(Stored records):
======

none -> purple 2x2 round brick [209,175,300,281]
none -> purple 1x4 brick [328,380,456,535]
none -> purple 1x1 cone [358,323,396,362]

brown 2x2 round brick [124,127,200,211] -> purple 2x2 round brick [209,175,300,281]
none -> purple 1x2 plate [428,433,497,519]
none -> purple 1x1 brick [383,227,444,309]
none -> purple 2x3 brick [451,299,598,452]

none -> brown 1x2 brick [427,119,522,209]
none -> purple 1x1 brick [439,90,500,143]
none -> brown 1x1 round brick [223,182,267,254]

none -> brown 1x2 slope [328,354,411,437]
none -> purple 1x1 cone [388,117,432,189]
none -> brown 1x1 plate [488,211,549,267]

======

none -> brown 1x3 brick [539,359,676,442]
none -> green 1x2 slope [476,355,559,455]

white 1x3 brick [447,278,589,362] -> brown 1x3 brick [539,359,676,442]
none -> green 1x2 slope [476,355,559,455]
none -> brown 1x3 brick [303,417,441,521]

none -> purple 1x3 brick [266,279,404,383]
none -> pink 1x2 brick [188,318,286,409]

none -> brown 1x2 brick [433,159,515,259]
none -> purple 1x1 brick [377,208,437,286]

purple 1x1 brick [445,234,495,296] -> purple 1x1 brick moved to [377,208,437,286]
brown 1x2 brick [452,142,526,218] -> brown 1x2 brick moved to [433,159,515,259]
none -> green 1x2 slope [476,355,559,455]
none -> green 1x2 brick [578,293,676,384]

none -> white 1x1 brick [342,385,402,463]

======

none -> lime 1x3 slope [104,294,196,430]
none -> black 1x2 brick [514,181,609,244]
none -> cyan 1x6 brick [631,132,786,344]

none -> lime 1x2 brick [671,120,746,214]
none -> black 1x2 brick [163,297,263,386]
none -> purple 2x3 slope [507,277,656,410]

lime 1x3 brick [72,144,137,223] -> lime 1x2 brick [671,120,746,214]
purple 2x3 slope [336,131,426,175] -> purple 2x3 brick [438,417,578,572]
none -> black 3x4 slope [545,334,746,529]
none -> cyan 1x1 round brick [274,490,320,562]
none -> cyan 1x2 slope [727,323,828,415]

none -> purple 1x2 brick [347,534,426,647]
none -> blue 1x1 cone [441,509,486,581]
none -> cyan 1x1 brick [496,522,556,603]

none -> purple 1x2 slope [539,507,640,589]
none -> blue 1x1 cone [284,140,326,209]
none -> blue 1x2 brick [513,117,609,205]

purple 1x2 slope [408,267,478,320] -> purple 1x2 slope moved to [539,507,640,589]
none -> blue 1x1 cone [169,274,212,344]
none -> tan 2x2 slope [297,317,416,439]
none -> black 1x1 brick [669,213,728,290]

======

(The problem):
Wherever "plate" occurs in the records above, copy the line it sits in.

(Exercise response):
none -> purple 1x2 plate [428,433,497,519]
none -> brown 1x1 plate [488,211,549,267]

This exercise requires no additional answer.